* _Required action_
Print the data below exactly as it stands, and keep the pictures out.

* _Data in this exercise_

'''

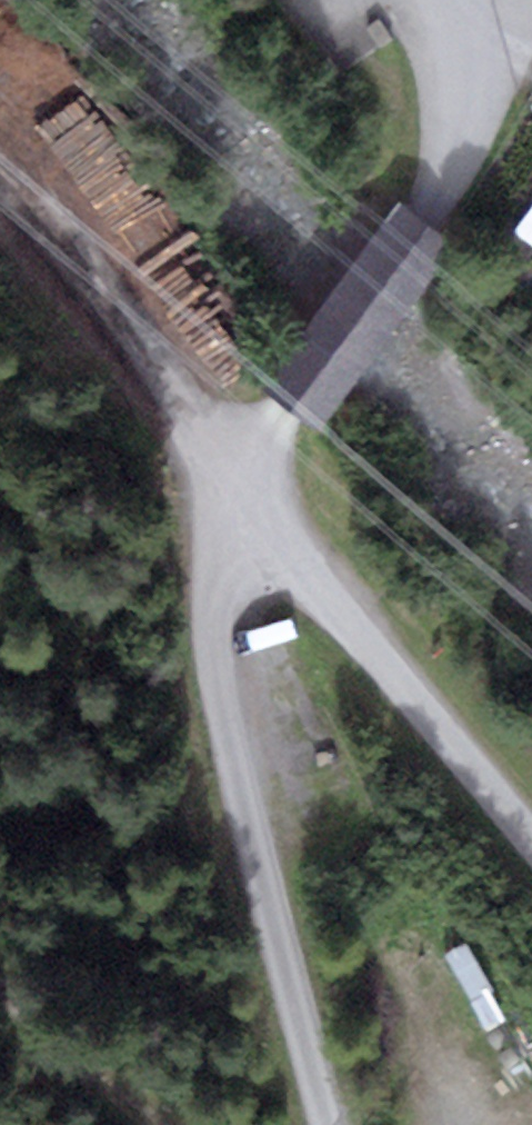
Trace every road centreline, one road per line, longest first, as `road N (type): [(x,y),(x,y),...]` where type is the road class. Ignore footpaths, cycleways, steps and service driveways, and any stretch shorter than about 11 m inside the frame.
road 1 (track): [(247,500),(222,594),(273,890),(330,1124)]
road 2 (unclassified): [(425,0),(444,42),(456,104),(455,165),(247,500)]
road 3 (track): [(247,500),(531,835)]
road 4 (track): [(0,173),(45,217),(247,500)]
road 5 (track): [(123,1124),(0,1019)]

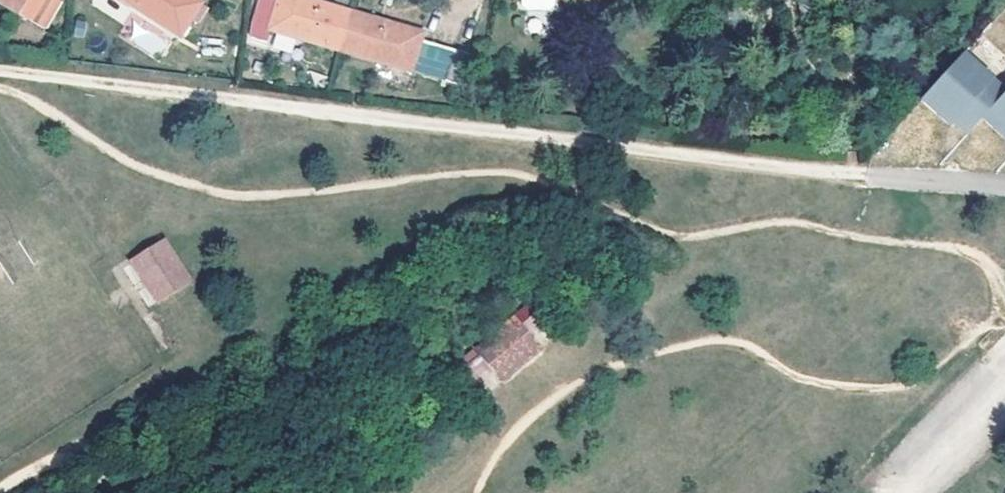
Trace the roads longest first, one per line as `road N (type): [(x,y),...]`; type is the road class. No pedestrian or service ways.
road 1 (track): [(870,175),(0,70)]
road 2 (residential): [(1004,188),(870,175)]

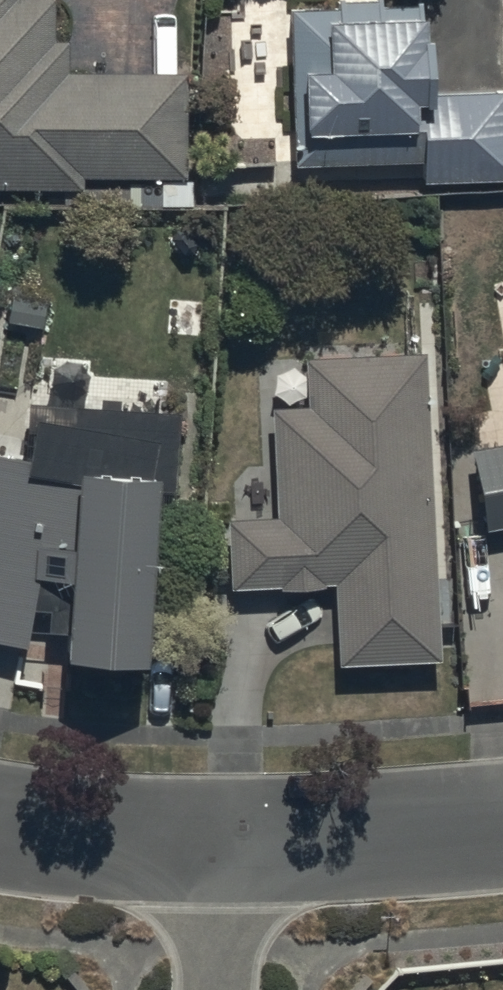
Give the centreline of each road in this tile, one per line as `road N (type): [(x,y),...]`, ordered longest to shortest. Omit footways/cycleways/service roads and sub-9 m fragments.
road 1 (residential): [(502,828),(222,842)]
road 2 (residential): [(222,842),(0,819)]
road 3 (residential): [(222,842),(220,989)]

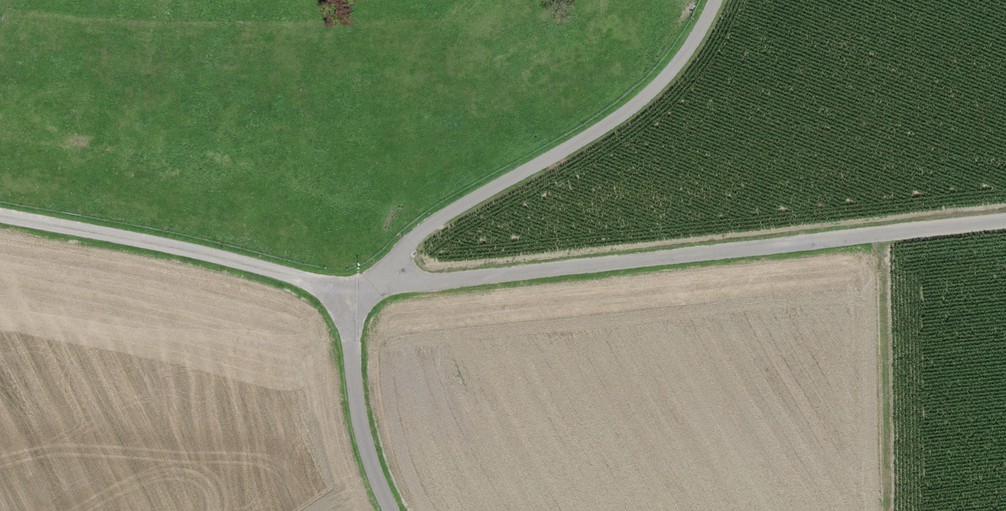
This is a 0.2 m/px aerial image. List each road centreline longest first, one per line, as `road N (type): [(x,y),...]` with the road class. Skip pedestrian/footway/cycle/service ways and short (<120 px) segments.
road 1 (track): [(0,216),(360,292),(1005,218)]
road 2 (residential): [(715,0),(692,50),(634,103),(450,211),(360,292),(351,314),(353,366),(366,445),(390,510)]

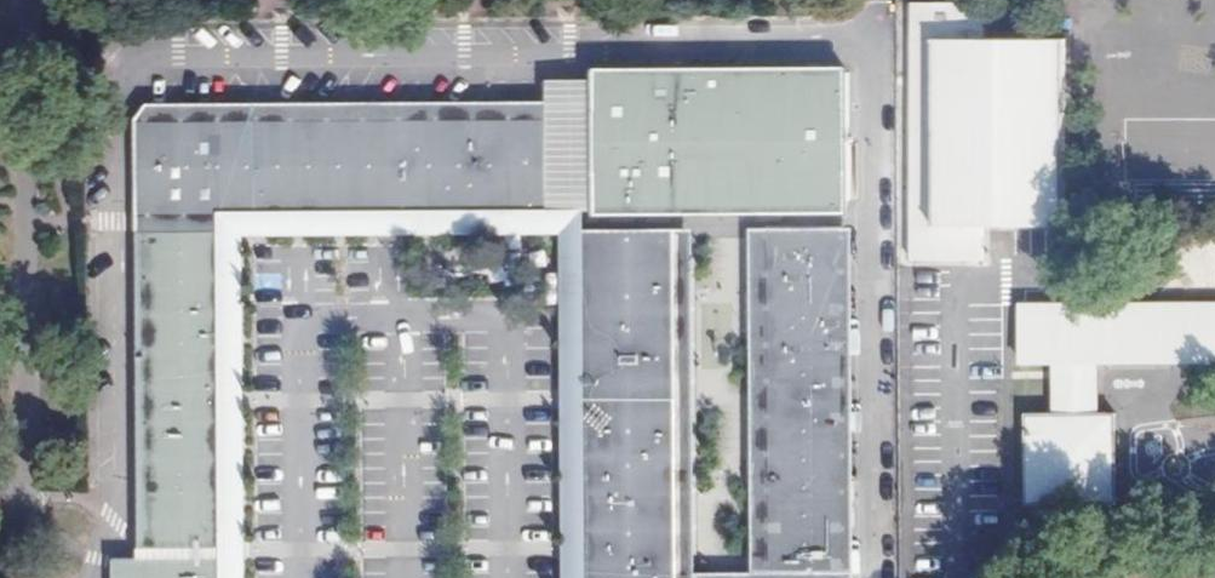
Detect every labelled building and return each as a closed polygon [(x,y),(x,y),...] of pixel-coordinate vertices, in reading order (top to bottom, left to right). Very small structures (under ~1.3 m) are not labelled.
[(916,23),(920,271),(992,270),(991,232),(1069,229),(1066,41),(991,42),(990,6),(905,8),(901,8),(901,24),(905,24),(916,23)] [(598,210),(686,209),(686,167),(758,166),(759,208),(852,207),(850,69),(597,73),(598,210)] [(274,122),(555,117),(554,99),(144,105),(144,124),(274,122)] [(145,217),(546,211),(546,192),(546,168),(550,168),(555,168),(555,117),(274,122),(144,124),(145,208),(145,217)] [(686,167),(686,209),(759,208),(758,166),(686,167)] [(546,192),(546,211),(556,211),(555,168),(550,168),(546,168),(546,192)] [(251,522),(248,236),(546,232),(546,211),(145,217),(145,318),(154,317),(154,236),(223,236),(225,449),(227,549),(227,550),(227,552),(227,575),(227,577),(251,577),(251,522)] [(592,429),(687,427),(688,577),(868,577),(866,465),(864,226),(854,226),(856,568),(779,570),(777,227),(758,227),(759,388),(761,571),(708,571),(705,393),(703,225),(571,227),(570,400),(568,577),(593,577),(592,429)] [(854,226),(777,227),(779,570),(856,568),(854,226)] [(154,317),(145,318),(145,355),(154,356),(154,519),(146,519),(146,549),(227,549),(225,449),(223,236),(154,236),(154,317)] [(1030,503),(1120,503),(1119,412),(1102,411),(1102,365),(1214,363),(1214,305),(1026,308),(1027,365),(1056,365),(1057,412),(1030,412),(1030,503)] [(154,356),(145,355),(146,415),(146,519),(154,519),(154,356)] [(593,577),(688,577),(687,427),(592,429),(593,577)] [(227,550),(227,549),(146,549),(146,550),(146,561),(153,560),(153,565),(215,564),(227,552),(227,550)] [(146,574),(227,575),(227,552),(215,564),(153,565),(153,560),(146,561),(146,574)]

'''

* _Response area_
Trace every road centreline, one road per line, longest first, as `road N (type): [(x,y),(x,y),...]` where type is the road class. Ignore footpaths, cycleways, steps and service driveways, and any stretch shorter than about 11 m inside the frame.
road 1 (track): [(247,500),(222,594),(273,890),(330,1124)]
road 2 (unclassified): [(425,0),(444,42),(456,104),(455,165),(247,500)]
road 3 (track): [(247,500),(531,835)]
road 4 (track): [(0,173),(45,217),(247,500)]
road 5 (track): [(123,1124),(0,1019)]

Trace the roads longest first, one per line as `road N (type): [(x,y),...]`; type is the road class. No pedestrian or service ways.
road 1 (track): [(870,175),(0,70)]
road 2 (residential): [(1004,188),(870,175)]

Give the centreline of each road in this tile, one per line as `road N (type): [(x,y),...]`, ordered longest to shortest. Omit footways/cycleways/service roads and sub-9 m fragments.
road 1 (residential): [(502,828),(222,842)]
road 2 (residential): [(222,842),(0,819)]
road 3 (residential): [(222,842),(220,989)]

This is a 0.2 m/px aerial image. List each road centreline longest first, one per line, as `road N (type): [(x,y),...]` with the road class. Skip pedestrian/footway/cycle/service ways and short (<120 px) segments.
road 1 (track): [(0,216),(360,292),(1005,218)]
road 2 (residential): [(715,0),(692,50),(634,103),(450,211),(360,292),(351,314),(353,366),(366,445),(390,510)]

Detect every labelled building and return each as a closed polygon [(x,y),(x,y),...] of pixel-coordinate vertices, in reading order (top to bottom, left to right). Very small structures (under ~1.3 m) are not labelled.
[(916,23),(920,271),(992,270),(991,232),(1069,229),(1066,41),(991,42),(990,6),(905,8),(901,8),(901,24),(905,24),(916,23)] [(598,210),(686,209),(686,167),(758,166),(759,208),(852,207),(850,69),(597,73),(598,210)] [(274,122),(555,117),(554,99),(144,105),(144,124),(274,122)] [(145,217),(546,211),(546,192),(546,168),(550,168),(555,168),(555,117),(274,122),(144,124),(145,208),(145,217)] [(686,167),(686,209),(759,208),(758,166),(686,167)] [(546,192),(546,211),(556,211),(555,168),(550,168),(546,168),(546,192)] [(251,522),(248,236),(546,232),(546,211),(145,217),(145,318),(154,317),(154,236),(223,236),(225,449),(227,549),(227,550),(227,552),(227,575),(227,577),(251,577),(251,522)] [(592,429),(687,427),(688,577),(868,577),(866,465),(864,226),(854,226),(856,568),(779,570),(777,227),(758,227),(759,388),(761,571),(708,571),(705,393),(703,225),(571,227),(570,400),(568,577),(593,577),(592,429)] [(854,226),(777,227),(779,570),(856,568),(854,226)] [(154,317),(145,318),(145,355),(154,356),(154,519),(146,519),(146,549),(227,549),(225,449),(223,236),(154,236),(154,317)] [(1030,503),(1120,503),(1119,412),(1102,411),(1102,365),(1214,363),(1214,305),(1026,308),(1027,365),(1056,365),(1057,412),(1030,412),(1030,503)] [(154,356),(145,355),(146,415),(146,519),(154,519),(154,356)] [(593,577),(688,577),(687,427),(592,429),(593,577)] [(227,550),(227,549),(146,549),(146,550),(146,561),(153,560),(153,565),(215,564),(227,552),(227,550)] [(146,574),(227,575),(227,552),(215,564),(153,565),(153,560),(146,561),(146,574)]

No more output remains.